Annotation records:
• • •
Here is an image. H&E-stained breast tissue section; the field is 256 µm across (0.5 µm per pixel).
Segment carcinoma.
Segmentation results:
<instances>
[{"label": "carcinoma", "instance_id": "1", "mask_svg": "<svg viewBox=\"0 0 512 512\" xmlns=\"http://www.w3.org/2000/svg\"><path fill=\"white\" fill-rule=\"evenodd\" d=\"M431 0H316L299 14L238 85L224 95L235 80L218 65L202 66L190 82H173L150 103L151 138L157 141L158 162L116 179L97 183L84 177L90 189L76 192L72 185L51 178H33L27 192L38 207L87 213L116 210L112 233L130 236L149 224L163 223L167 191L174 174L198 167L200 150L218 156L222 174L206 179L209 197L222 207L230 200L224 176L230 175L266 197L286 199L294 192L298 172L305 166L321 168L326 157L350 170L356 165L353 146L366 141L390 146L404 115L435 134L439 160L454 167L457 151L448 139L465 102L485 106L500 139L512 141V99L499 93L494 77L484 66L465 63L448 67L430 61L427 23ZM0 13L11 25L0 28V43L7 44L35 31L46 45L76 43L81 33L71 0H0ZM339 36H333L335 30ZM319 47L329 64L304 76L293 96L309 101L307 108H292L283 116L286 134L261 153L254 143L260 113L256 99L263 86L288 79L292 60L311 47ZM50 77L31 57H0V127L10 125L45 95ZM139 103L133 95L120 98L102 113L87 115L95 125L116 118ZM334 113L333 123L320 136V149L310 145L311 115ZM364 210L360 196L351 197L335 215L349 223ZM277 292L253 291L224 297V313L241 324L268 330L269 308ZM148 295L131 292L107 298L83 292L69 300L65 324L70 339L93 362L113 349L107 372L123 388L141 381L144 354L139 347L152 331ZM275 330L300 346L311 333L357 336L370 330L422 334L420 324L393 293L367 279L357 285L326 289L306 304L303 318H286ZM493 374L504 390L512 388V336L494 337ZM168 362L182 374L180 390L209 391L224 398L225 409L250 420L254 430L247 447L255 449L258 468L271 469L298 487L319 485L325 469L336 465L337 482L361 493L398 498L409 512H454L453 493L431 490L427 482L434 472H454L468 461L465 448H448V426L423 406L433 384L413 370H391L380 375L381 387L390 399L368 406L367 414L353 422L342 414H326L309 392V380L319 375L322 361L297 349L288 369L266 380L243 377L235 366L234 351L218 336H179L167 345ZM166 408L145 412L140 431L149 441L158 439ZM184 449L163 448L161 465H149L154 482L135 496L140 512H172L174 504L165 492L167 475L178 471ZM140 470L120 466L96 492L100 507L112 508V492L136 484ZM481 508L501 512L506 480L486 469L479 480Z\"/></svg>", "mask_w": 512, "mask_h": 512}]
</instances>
• • •
AIM
Quote the listing in full, please, keeping every line exact.

FULL ANSWER
Here is an image. H&E-stained breast tissue section; the field is 256 µm across (0.5 µm per pixel).
Segment carcinoma.
Segmentation results:
<instances>
[{"label": "carcinoma", "instance_id": "1", "mask_svg": "<svg viewBox=\"0 0 512 512\" xmlns=\"http://www.w3.org/2000/svg\"><path fill=\"white\" fill-rule=\"evenodd\" d=\"M431 0H316L299 14L238 85L224 95L235 80L218 65L202 66L190 82H173L150 103L151 138L157 141L158 162L116 179L97 183L84 177L90 189L76 192L72 185L51 178H33L27 192L38 207L87 213L116 210L112 233L130 236L149 224L163 223L167 191L174 174L198 167L200 150L218 156L222 174L206 179L209 197L222 207L230 200L224 176L230 175L266 197L286 199L294 192L298 172L305 166L321 168L326 157L350 170L356 165L353 146L366 141L390 146L404 115L435 134L439 160L454 167L457 151L448 139L465 102L485 106L500 139L512 141V99L499 93L494 77L484 66L465 63L448 67L430 61L427 23ZM0 13L11 25L0 28V43L7 44L35 31L46 45L76 43L81 33L71 0H0ZM339 36H333L335 30ZM319 47L329 64L304 76L293 96L309 101L307 108H292L283 116L286 134L261 153L254 143L260 113L256 99L263 86L288 79L292 60L311 47ZM50 77L31 57H0V127L10 125L45 95ZM139 103L133 95L120 98L102 113L87 115L95 125L116 118ZM334 113L333 123L320 136V149L310 145L311 115ZM364 210L360 196L351 197L335 215L349 223ZM277 292L253 291L224 297V313L241 324L268 330L269 308ZM148 295L131 292L107 298L83 292L69 300L65 324L70 339L93 362L113 349L107 372L123 388L141 381L144 354L139 347L152 331ZM275 330L300 346L311 333L357 336L370 330L422 334L420 324L393 293L367 279L357 285L326 289L306 304L303 318H286ZM493 374L504 390L512 388V336L494 337ZM168 362L182 374L180 390L209 391L224 398L225 409L250 420L254 430L247 447L255 449L258 468L271 469L298 487L319 485L325 469L336 465L337 482L361 493L398 498L409 512H454L453 493L431 490L427 482L434 472H454L468 461L465 448H448V426L423 406L433 384L413 370H391L380 375L381 387L390 399L368 406L367 414L353 422L342 414H326L309 392V380L319 375L322 361L297 349L288 369L266 380L243 377L235 366L234 351L218 336H179L167 345ZM166 408L145 412L140 431L149 441L158 439ZM184 449L163 448L161 465H149L154 482L135 496L140 512H172L174 504L165 492L167 475L178 471ZM140 470L120 466L96 492L100 507L112 508V492L136 484ZM481 508L501 512L506 480L486 469L479 480Z\"/></svg>", "mask_w": 512, "mask_h": 512}]
</instances>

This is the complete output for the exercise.